● EXERCISE BRIEF: Only one stretch of the records below should be repeated. It starts with the line containing "camera: 95 degrees left, 0 degrees up" and goes on through the line containing "(182, 303) = (312, 314): yellow", exactly as written.

● Collection entries:
-- Opening Marker --
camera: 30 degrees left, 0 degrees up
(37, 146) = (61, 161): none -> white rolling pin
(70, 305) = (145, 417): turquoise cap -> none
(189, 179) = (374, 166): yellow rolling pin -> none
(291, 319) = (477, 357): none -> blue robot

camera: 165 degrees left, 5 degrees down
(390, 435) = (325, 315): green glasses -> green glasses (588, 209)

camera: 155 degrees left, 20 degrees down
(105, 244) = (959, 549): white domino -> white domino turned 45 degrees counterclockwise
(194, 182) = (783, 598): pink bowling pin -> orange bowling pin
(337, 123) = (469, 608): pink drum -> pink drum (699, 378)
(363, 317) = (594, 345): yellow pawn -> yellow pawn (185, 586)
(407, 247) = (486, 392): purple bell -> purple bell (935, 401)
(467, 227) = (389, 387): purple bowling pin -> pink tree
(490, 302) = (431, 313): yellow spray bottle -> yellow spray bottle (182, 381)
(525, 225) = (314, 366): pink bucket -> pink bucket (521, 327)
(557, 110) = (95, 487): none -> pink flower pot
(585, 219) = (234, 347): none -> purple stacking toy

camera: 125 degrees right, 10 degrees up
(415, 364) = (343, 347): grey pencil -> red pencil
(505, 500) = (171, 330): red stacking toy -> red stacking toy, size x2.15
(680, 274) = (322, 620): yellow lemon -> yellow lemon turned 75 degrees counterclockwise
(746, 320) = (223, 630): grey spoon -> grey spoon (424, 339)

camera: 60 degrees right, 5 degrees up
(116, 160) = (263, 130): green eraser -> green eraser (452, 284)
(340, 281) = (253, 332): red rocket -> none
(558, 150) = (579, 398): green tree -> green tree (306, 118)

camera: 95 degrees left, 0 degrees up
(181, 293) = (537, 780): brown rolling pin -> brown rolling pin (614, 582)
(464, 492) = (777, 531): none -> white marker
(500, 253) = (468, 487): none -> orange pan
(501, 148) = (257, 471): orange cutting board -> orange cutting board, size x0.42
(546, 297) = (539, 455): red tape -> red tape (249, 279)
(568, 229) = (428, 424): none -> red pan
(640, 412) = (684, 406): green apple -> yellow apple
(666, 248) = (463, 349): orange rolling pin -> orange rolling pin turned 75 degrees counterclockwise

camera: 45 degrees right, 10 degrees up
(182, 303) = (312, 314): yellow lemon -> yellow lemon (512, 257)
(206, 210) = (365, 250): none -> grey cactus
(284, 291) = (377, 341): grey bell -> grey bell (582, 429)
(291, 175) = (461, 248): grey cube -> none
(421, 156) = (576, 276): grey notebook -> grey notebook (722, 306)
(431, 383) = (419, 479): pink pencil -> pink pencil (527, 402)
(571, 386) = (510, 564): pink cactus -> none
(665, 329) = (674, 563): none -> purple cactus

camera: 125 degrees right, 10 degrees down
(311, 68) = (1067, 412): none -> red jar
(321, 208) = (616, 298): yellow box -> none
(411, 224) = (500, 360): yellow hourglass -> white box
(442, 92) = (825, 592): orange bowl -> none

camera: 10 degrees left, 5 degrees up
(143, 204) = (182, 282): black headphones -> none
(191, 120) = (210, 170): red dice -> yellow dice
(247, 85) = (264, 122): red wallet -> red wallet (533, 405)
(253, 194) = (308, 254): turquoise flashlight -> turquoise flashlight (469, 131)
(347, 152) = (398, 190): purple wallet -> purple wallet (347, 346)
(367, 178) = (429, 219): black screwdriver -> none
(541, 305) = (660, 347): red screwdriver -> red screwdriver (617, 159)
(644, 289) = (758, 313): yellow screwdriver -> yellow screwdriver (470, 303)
-- Closing Marker --
● SOLUTION TO THE PROBLEM:
camera: 95 degrees left, 0 degrees up
(181, 293) = (537, 780): brown rolling pin -> brown rolling pin (614, 582)
(464, 492) = (777, 531): none -> white marker
(500, 253) = (468, 487): none -> orange pan
(501, 148) = (257, 471): orange cutting board -> orange cutting board, size x0.42
(546, 297) = (539, 455): red tape -> red tape (249, 279)
(568, 229) = (428, 424): none -> red pan
(640, 412) = (684, 406): green apple -> yellow apple
(666, 248) = (463, 349): orange rolling pin -> orange rolling pin turned 75 degrees counterclockwise

camera: 45 degrees right, 10 degrees up
(182, 303) = (312, 314): yellow lemon -> yellow lemon (512, 257)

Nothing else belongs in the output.